Begin at the line containing "[(101,190),(98,206),(107,207),(110,192),(101,190)]" and restate it and each line after it exactly, up to and including the last line below. Leave pictures out.

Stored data
-----
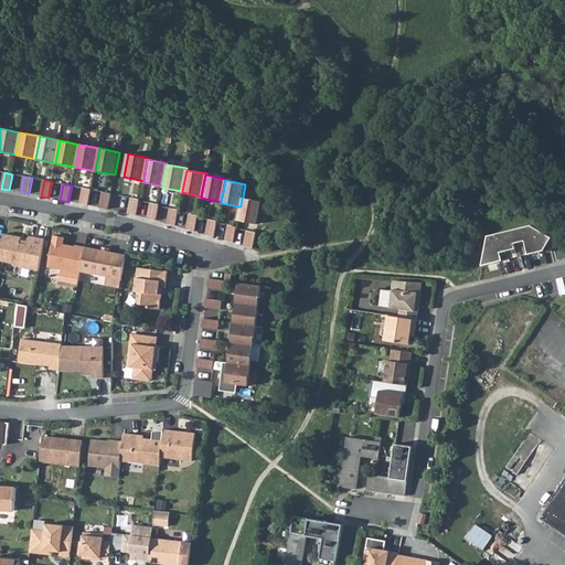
[(83,188),(80,204),(88,205),(92,190),(83,188)]
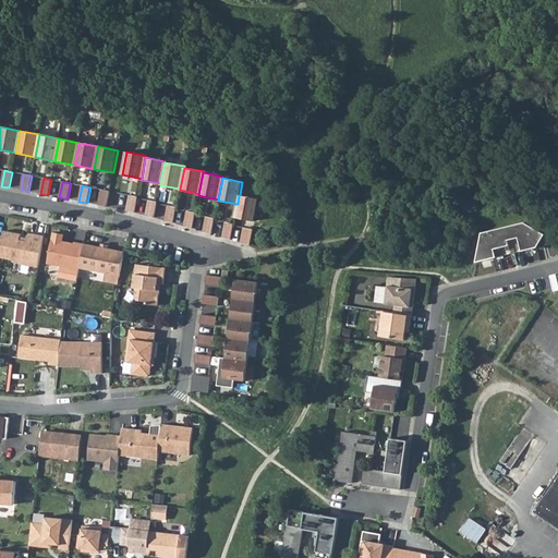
[(101,190),(98,206),(107,207),(110,192),(101,190)]
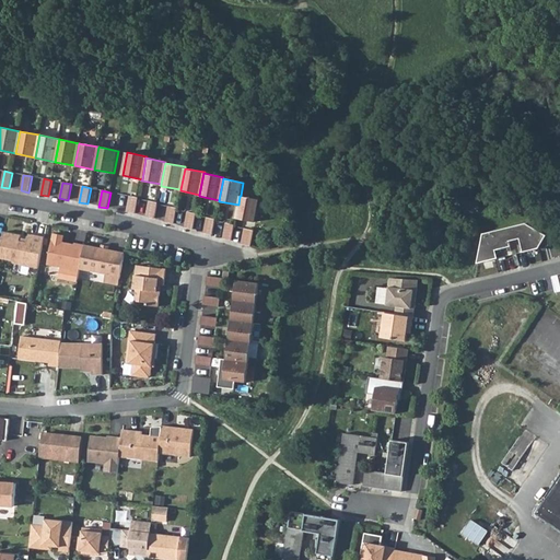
[(255,222),(260,200),(241,196),(240,196),(238,205),(235,219),(255,222)]
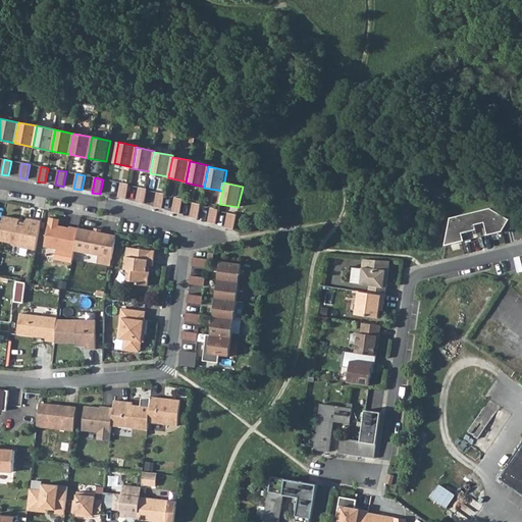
[(121,184),(118,198),(126,200),(129,185),(121,184)]
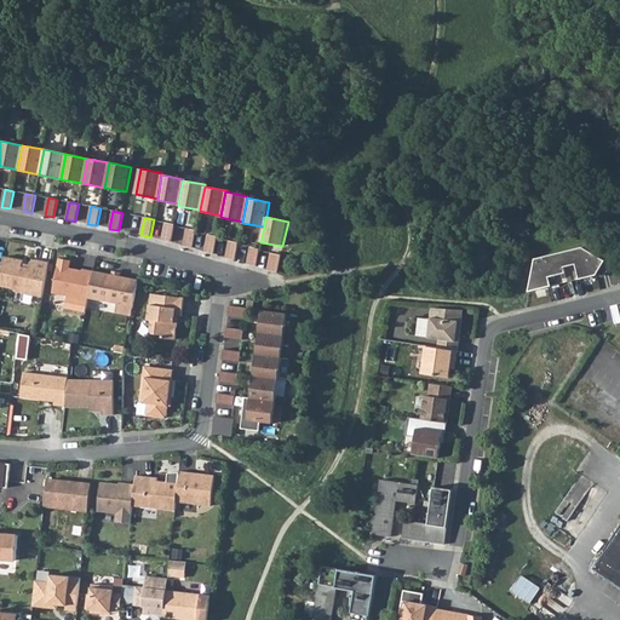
[(165,223),(161,240),(172,242),(176,225),(165,223)]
-----
THE ANSWER:
[(101,190),(98,206),(107,207),(110,192),(101,190)]
[(255,222),(260,200),(241,196),(240,196),(238,205),(235,219),(255,222)]
[(121,184),(118,198),(126,200),(129,185),(121,184)]
[(165,223),(161,240),(172,242),(176,225),(165,223)]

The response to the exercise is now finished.